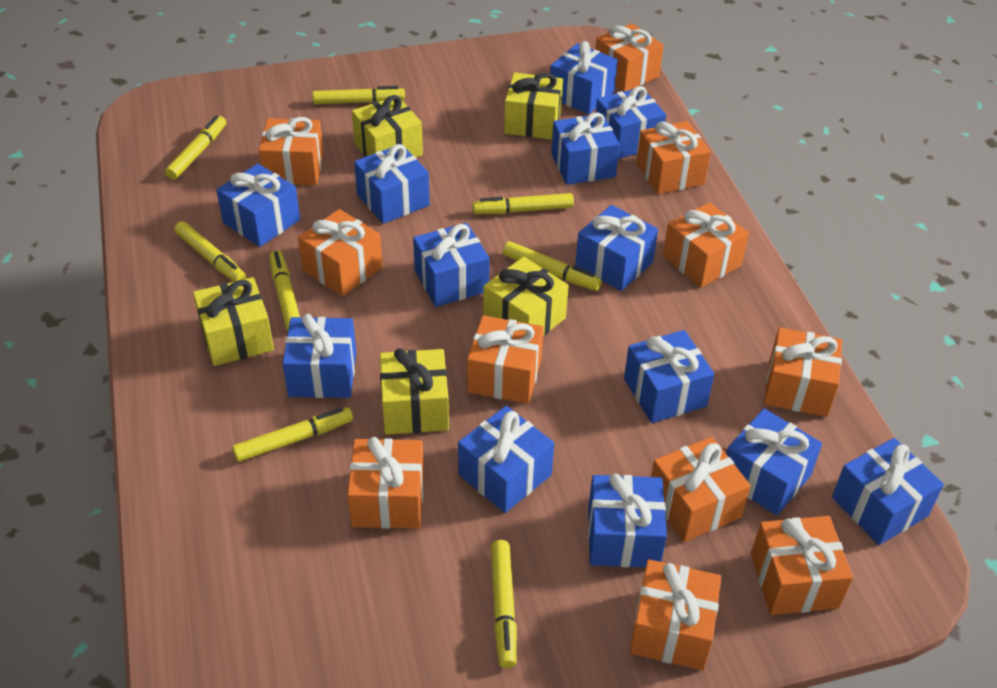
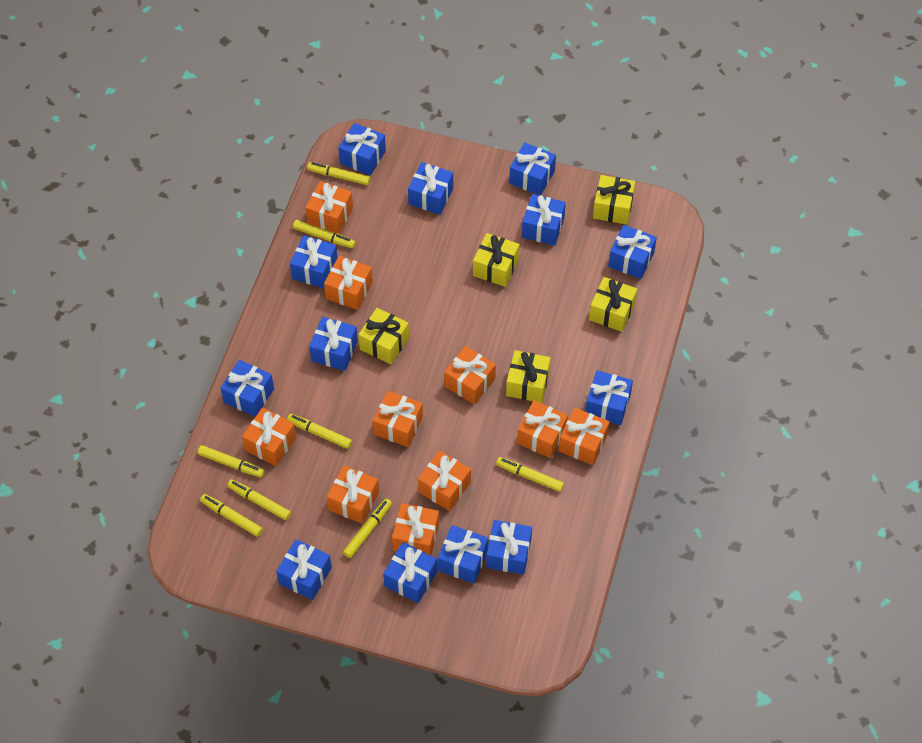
orange gift: [259,117,324,185] [298,209,383,297] [347,437,424,529] [467,315,544,404] [595,23,664,92] [630,559,722,670] [636,121,711,194] [651,437,751,542] [663,202,749,288] [751,516,853,615] [764,327,843,417] = 11 -> [242,407,296,466] [305,181,353,234] [324,256,373,310] [327,465,379,524] [373,391,423,447] [392,503,439,556] [418,450,471,511] [444,346,496,405] [517,400,568,458] [559,408,610,465] = 10

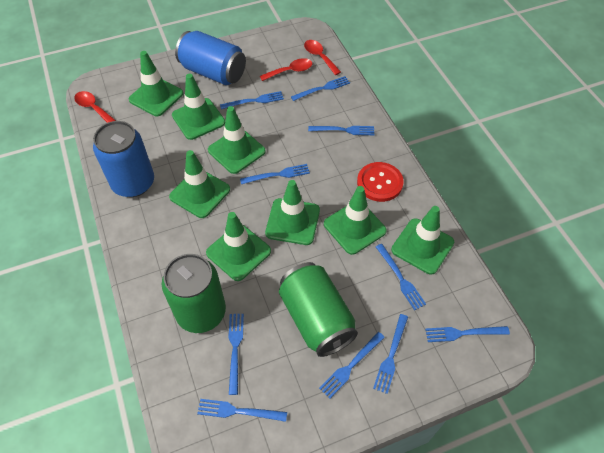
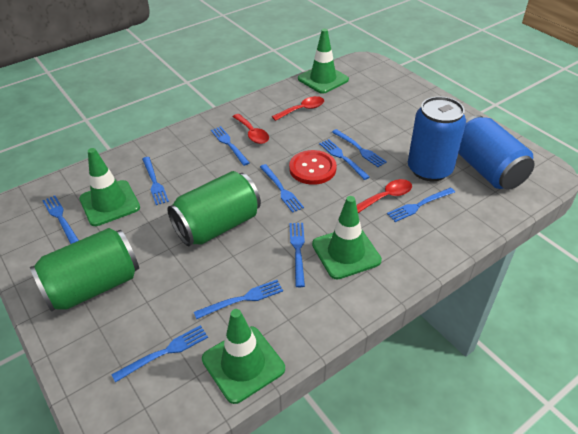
green traffic cone: [129,51,183,116] [169,150,230,218] [172,73,225,140] [206,212,271,281] [208,106,266,174] [265,180,320,245] [324,186,387,255] [391,206,454,275] = 8 -> [79,148,140,226] [202,309,285,404] [298,29,349,94] [312,196,382,280] = 4

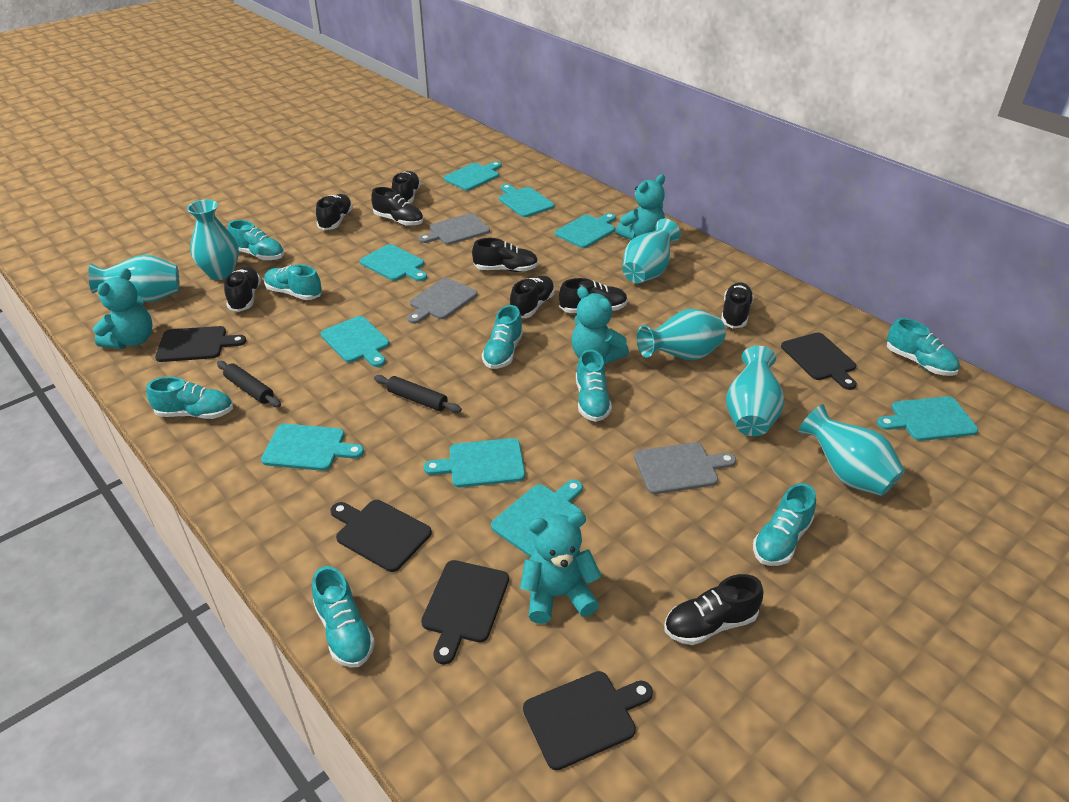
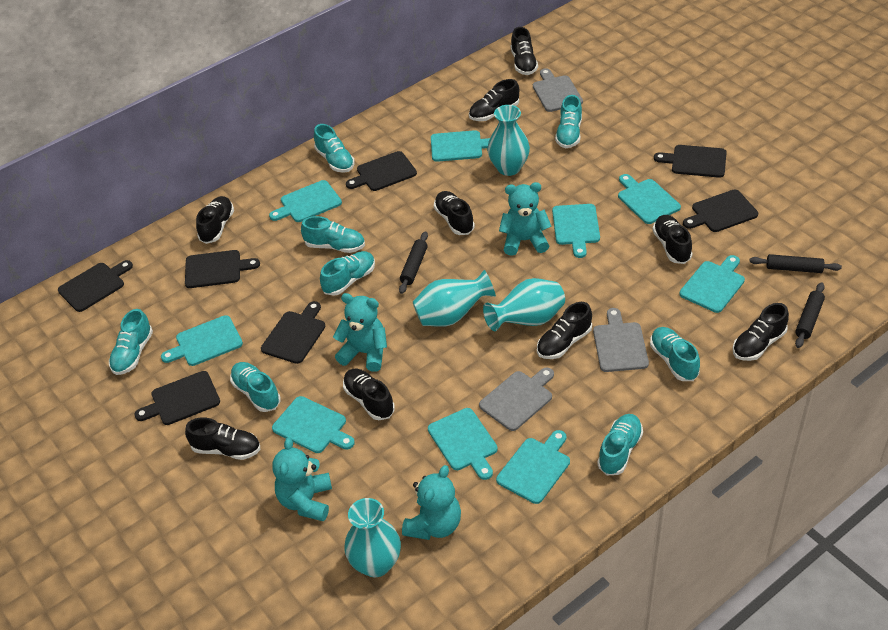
black cutting board: [155,326,246,362] [330,500,432,572] [421,560,509,664] [523,671,653,770] [781,333,857,390] = 5 -> [58,260,133,312] [135,371,220,425] [185,250,260,288] [261,301,326,364] [346,151,417,191] [654,145,727,178] [683,190,758,232] = 7
black rolling pin: [217,361,281,407] [374,375,462,413] = 2 -> [399,232,428,294] [749,254,842,273] [795,282,825,348] = 3
turquoise vase: [88,255,179,302] [187,200,239,280] [623,218,681,283] [637,309,726,360] [726,346,784,436] [799,404,905,496] = 6 -> [344,498,401,577] [413,270,496,327] [483,278,565,331] [487,105,530,176] = 4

· · ·

The copy you write out must match the entries word for word, minus their pictures.

orange gift: [259,117,324,185] [298,209,383,297] [347,437,424,529] [467,315,544,404] [595,23,664,92] [630,559,722,670] [636,121,711,194] [651,437,751,542] [663,202,749,288] [751,516,853,615] [764,327,843,417] = 11 -> [242,407,296,466] [305,181,353,234] [324,256,373,310] [327,465,379,524] [373,391,423,447] [392,503,439,556] [418,450,471,511] [444,346,496,405] [517,400,568,458] [559,408,610,465] = 10

green traffic cone: [129,51,183,116] [169,150,230,218] [172,73,225,140] [206,212,271,281] [208,106,266,174] [265,180,320,245] [324,186,387,255] [391,206,454,275] = 8 -> [79,148,140,226] [202,309,285,404] [298,29,349,94] [312,196,382,280] = 4

black cutting board: [155,326,246,362] [330,500,432,572] [421,560,509,664] [523,671,653,770] [781,333,857,390] = 5 -> [58,260,133,312] [135,371,220,425] [185,250,260,288] [261,301,326,364] [346,151,417,191] [654,145,727,178] [683,190,758,232] = 7
black rolling pin: [217,361,281,407] [374,375,462,413] = 2 -> [399,232,428,294] [749,254,842,273] [795,282,825,348] = 3
turquoise vase: [88,255,179,302] [187,200,239,280] [623,218,681,283] [637,309,726,360] [726,346,784,436] [799,404,905,496] = 6 -> [344,498,401,577] [413,270,496,327] [483,278,565,331] [487,105,530,176] = 4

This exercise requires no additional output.